TASK DETAILS: A faithful copy is required. Print each line of the data exactly and omit the pictures.

GIVEN RECORDS:
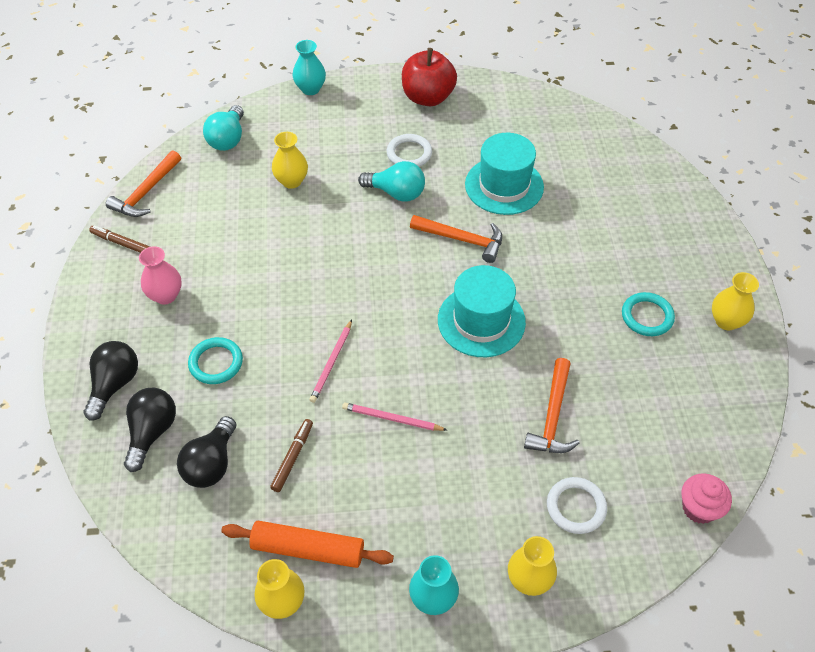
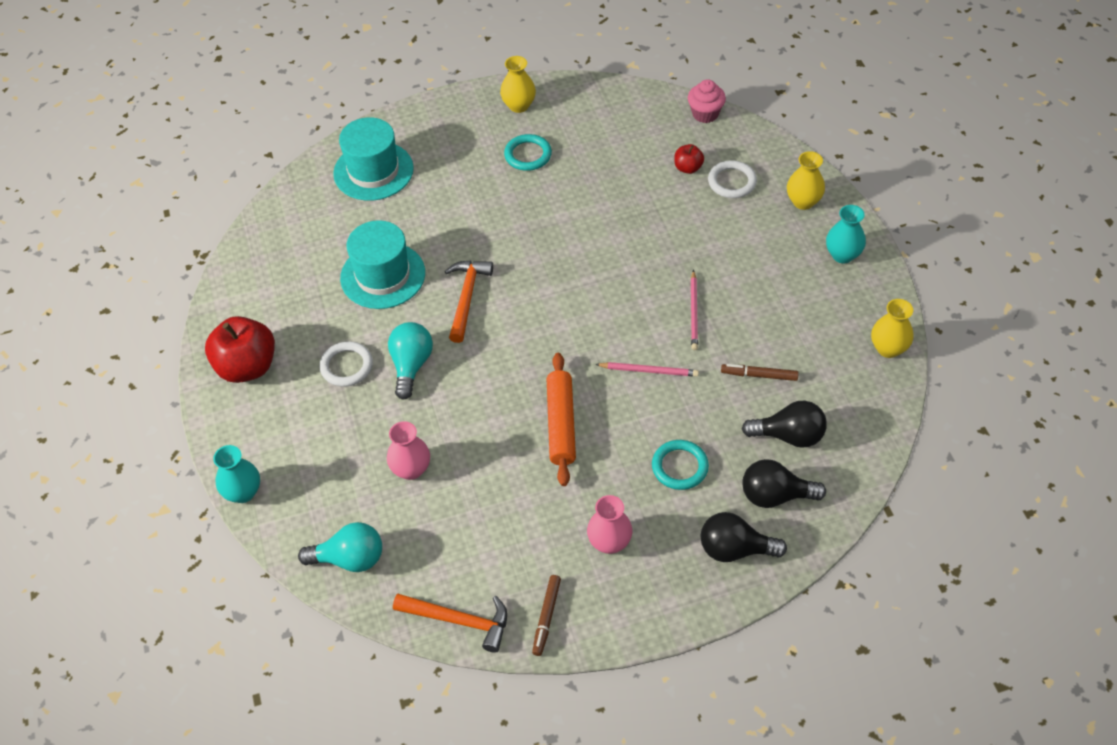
camera: 100 degrees left, 0 degrees up
(291, 181) = (411, 469): yellow vase -> pink vase
(308, 549) = (838, 342): orange rolling pin -> orange rolling pin (561, 424)
(481, 321) = (566, 267): turquoise hat -> turquoise hat (373, 171)
(553, 416) = (653, 205): orange hammer -> none
(606, 465) = (688, 168): none -> red apple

ANSWER TO THE PROBLEM:
camera: 100 degrees left, 0 degrees up
(291, 181) = (411, 469): yellow vase -> pink vase
(308, 549) = (838, 342): orange rolling pin -> orange rolling pin (561, 424)
(481, 321) = (566, 267): turquoise hat -> turquoise hat (373, 171)
(553, 416) = (653, 205): orange hammer -> none
(606, 465) = (688, 168): none -> red apple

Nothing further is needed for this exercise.